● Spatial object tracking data
*** Begin section ***

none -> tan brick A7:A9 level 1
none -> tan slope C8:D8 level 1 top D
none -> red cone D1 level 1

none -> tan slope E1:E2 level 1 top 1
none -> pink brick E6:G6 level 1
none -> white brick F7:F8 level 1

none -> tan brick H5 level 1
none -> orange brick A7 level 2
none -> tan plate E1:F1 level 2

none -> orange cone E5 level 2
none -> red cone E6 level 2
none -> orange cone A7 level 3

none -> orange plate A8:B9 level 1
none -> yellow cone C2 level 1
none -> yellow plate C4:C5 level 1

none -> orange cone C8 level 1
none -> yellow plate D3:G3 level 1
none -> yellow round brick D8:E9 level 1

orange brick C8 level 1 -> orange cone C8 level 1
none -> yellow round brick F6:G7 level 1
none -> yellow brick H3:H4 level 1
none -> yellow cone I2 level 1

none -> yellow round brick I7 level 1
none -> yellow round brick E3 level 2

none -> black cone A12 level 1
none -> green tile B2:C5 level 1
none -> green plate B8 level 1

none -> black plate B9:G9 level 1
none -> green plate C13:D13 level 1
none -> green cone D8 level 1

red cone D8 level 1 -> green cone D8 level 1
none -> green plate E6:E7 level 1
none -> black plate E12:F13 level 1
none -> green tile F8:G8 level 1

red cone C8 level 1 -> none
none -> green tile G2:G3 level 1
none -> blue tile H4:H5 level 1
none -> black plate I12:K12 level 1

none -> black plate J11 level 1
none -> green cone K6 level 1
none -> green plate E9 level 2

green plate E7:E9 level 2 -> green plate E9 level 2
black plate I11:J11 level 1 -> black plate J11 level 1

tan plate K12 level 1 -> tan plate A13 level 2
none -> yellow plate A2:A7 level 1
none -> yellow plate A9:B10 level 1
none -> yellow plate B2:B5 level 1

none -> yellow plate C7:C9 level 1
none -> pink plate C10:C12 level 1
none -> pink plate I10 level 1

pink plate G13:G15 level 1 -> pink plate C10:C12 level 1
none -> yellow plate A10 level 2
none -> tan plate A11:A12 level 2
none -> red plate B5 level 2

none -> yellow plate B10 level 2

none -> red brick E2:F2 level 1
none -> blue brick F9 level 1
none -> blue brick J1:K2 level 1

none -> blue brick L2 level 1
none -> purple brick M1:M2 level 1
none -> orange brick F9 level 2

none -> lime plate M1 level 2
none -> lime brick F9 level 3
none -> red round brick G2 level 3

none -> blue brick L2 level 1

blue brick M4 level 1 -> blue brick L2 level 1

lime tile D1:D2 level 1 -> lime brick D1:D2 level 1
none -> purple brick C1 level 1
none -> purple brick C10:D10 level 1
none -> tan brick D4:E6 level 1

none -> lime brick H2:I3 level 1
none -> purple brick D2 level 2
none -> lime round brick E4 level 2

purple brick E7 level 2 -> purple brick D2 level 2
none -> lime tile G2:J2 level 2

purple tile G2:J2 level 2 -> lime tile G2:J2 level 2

*** End section ***

● Task requirements
The required output is the exact run of lines from the beginning of the records to the line with "none -> yellow cone I2 level 1", that line included.

● Result of this task
none -> tan brick A7:A9 level 1
none -> tan slope C8:D8 level 1 top D
none -> red cone D1 level 1

none -> tan slope E1:E2 level 1 top 1
none -> pink brick E6:G6 level 1
none -> white brick F7:F8 level 1

none -> tan brick H5 level 1
none -> orange brick A7 level 2
none -> tan plate E1:F1 level 2

none -> orange cone E5 level 2
none -> red cone E6 level 2
none -> orange cone A7 level 3

none -> orange plate A8:B9 level 1
none -> yellow cone C2 level 1
none -> yellow plate C4:C5 level 1

none -> orange cone C8 level 1
none -> yellow plate D3:G3 level 1
none -> yellow round brick D8:E9 level 1

orange brick C8 level 1 -> orange cone C8 level 1
none -> yellow round brick F6:G7 level 1
none -> yellow brick H3:H4 level 1
none -> yellow cone I2 level 1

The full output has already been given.